Collected data entries
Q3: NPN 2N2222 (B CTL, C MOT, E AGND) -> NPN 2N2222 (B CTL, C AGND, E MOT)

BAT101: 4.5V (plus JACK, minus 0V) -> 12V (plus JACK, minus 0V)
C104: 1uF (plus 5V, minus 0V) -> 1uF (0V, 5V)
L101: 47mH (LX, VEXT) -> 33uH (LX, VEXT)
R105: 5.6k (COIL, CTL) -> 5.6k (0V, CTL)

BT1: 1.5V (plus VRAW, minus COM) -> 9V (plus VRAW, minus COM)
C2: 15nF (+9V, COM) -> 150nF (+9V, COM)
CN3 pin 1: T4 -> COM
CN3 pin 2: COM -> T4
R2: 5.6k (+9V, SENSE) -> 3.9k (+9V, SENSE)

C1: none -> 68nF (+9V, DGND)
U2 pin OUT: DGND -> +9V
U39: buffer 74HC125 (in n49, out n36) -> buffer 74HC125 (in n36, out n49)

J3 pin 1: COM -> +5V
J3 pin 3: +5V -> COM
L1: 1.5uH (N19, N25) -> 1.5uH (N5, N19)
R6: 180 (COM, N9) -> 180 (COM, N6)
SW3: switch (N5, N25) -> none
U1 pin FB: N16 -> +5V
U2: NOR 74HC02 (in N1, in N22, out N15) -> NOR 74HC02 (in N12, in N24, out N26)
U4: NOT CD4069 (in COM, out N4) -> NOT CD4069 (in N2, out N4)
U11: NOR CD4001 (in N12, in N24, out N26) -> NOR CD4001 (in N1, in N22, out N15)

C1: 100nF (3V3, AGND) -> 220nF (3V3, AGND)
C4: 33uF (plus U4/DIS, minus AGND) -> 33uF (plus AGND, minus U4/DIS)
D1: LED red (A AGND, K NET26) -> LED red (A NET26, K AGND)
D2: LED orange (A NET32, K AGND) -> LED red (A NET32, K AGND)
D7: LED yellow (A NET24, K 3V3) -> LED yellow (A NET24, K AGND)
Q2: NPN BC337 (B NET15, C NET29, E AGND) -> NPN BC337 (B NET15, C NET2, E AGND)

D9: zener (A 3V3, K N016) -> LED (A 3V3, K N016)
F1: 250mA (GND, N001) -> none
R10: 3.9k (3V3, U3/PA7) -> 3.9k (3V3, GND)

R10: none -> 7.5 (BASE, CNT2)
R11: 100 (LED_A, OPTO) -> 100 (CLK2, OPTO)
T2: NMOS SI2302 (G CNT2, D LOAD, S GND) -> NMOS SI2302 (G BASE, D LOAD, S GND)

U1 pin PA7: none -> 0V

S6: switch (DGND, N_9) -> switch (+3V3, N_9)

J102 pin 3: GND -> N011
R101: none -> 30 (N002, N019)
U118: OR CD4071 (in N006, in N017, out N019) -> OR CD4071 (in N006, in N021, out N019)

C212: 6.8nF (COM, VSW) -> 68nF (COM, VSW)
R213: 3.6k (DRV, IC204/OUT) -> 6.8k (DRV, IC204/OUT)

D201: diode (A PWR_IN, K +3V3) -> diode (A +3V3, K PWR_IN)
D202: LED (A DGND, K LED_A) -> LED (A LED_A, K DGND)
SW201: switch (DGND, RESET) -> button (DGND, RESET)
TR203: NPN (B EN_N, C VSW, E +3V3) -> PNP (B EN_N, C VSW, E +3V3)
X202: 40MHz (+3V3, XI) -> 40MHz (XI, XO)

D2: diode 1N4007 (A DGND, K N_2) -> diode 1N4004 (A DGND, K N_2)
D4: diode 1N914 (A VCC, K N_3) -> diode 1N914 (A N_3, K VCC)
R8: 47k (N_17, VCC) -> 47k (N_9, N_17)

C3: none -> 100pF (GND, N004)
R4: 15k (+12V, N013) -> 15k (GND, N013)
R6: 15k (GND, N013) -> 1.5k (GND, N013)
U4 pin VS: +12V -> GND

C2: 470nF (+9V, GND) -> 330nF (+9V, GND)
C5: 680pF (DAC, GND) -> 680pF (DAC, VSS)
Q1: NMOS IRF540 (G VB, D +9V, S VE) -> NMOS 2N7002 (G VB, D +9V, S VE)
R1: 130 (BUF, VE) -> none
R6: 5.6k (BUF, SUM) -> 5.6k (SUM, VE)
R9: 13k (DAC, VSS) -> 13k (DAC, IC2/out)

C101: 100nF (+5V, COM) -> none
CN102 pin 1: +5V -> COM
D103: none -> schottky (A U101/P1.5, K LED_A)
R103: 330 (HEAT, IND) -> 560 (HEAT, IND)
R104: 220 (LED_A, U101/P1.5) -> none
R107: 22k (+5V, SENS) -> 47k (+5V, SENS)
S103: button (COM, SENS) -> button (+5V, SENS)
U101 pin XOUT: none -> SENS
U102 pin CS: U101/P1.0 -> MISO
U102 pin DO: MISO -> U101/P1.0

WHAT IS REQUIRED: Word for word, copy out all the data given above.

SOLVED EXERCISE:
Q3: NPN 2N2222 (B CTL, C MOT, E AGND) -> NPN 2N2222 (B CTL, C AGND, E MOT)

BAT101: 4.5V (plus JACK, minus 0V) -> 12V (plus JACK, minus 0V)
C104: 1uF (plus 5V, minus 0V) -> 1uF (0V, 5V)
L101: 47mH (LX, VEXT) -> 33uH (LX, VEXT)
R105: 5.6k (COIL, CTL) -> 5.6k (0V, CTL)

BT1: 1.5V (plus VRAW, minus COM) -> 9V (plus VRAW, minus COM)
C2: 15nF (+9V, COM) -> 150nF (+9V, COM)
CN3 pin 1: T4 -> COM
CN3 pin 2: COM -> T4
R2: 5.6k (+9V, SENSE) -> 3.9k (+9V, SENSE)

C1: none -> 68nF (+9V, DGND)
U2 pin OUT: DGND -> +9V
U39: buffer 74HC125 (in n49, out n36) -> buffer 74HC125 (in n36, out n49)

J3 pin 1: COM -> +5V
J3 pin 3: +5V -> COM
L1: 1.5uH (N19, N25) -> 1.5uH (N5, N19)
R6: 180 (COM, N9) -> 180 (COM, N6)
SW3: switch (N5, N25) -> none
U1 pin FB: N16 -> +5V
U2: NOR 74HC02 (in N1, in N22, out N15) -> NOR 74HC02 (in N12, in N24, out N26)
U4: NOT CD4069 (in COM, out N4) -> NOT CD4069 (in N2, out N4)
U11: NOR CD4001 (in N12, in N24, out N26) -> NOR CD4001 (in N1, in N22, out N15)

C1: 100nF (3V3, AGND) -> 220nF (3V3, AGND)
C4: 33uF (plus U4/DIS, minus AGND) -> 33uF (plus AGND, minus U4/DIS)
D1: LED red (A AGND, K NET26) -> LED red (A NET26, K AGND)
D2: LED orange (A NET32, K AGND) -> LED red (A NET32, K AGND)
D7: LED yellow (A NET24, K 3V3) -> LED yellow (A NET24, K AGND)
Q2: NPN BC337 (B NET15, C NET29, E AGND) -> NPN BC337 (B NET15, C NET2, E AGND)

D9: zener (A 3V3, K N016) -> LED (A 3V3, K N016)
F1: 250mA (GND, N001) -> none
R10: 3.9k (3V3, U3/PA7) -> 3.9k (3V3, GND)

R10: none -> 7.5 (BASE, CNT2)
R11: 100 (LED_A, OPTO) -> 100 (CLK2, OPTO)
T2: NMOS SI2302 (G CNT2, D LOAD, S GND) -> NMOS SI2302 (G BASE, D LOAD, S GND)

U1 pin PA7: none -> 0V

S6: switch (DGND, N_9) -> switch (+3V3, N_9)

J102 pin 3: GND -> N011
R101: none -> 30 (N002, N019)
U118: OR CD4071 (in N006, in N017, out N019) -> OR CD4071 (in N006, in N021, out N019)

C212: 6.8nF (COM, VSW) -> 68nF (COM, VSW)
R213: 3.6k (DRV, IC204/OUT) -> 6.8k (DRV, IC204/OUT)

D201: diode (A PWR_IN, K +3V3) -> diode (A +3V3, K PWR_IN)
D202: LED (A DGND, K LED_A) -> LED (A LED_A, K DGND)
SW201: switch (DGND, RESET) -> button (DGND, RESET)
TR203: NPN (B EN_N, C VSW, E +3V3) -> PNP (B EN_N, C VSW, E +3V3)
X202: 40MHz (+3V3, XI) -> 40MHz (XI, XO)

D2: diode 1N4007 (A DGND, K N_2) -> diode 1N4004 (A DGND, K N_2)
D4: diode 1N914 (A VCC, K N_3) -> diode 1N914 (A N_3, K VCC)
R8: 47k (N_17, VCC) -> 47k (N_9, N_17)

C3: none -> 100pF (GND, N004)
R4: 15k (+12V, N013) -> 15k (GND, N013)
R6: 15k (GND, N013) -> 1.5k (GND, N013)
U4 pin VS: +12V -> GND

C2: 470nF (+9V, GND) -> 330nF (+9V, GND)
C5: 680pF (DAC, GND) -> 680pF (DAC, VSS)
Q1: NMOS IRF540 (G VB, D +9V, S VE) -> NMOS 2N7002 (G VB, D +9V, S VE)
R1: 130 (BUF, VE) -> none
R6: 5.6k (BUF, SUM) -> 5.6k (SUM, VE)
R9: 13k (DAC, VSS) -> 13k (DAC, IC2/out)

C101: 100nF (+5V, COM) -> none
CN102 pin 1: +5V -> COM
D103: none -> schottky (A U101/P1.5, K LED_A)
R103: 330 (HEAT, IND) -> 560 (HEAT, IND)
R104: 220 (LED_A, U101/P1.5) -> none
R107: 22k (+5V, SENS) -> 47k (+5V, SENS)
S103: button (COM, SENS) -> button (+5V, SENS)
U101 pin XOUT: none -> SENS
U102 pin CS: U101/P1.0 -> MISO
U102 pin DO: MISO -> U101/P1.0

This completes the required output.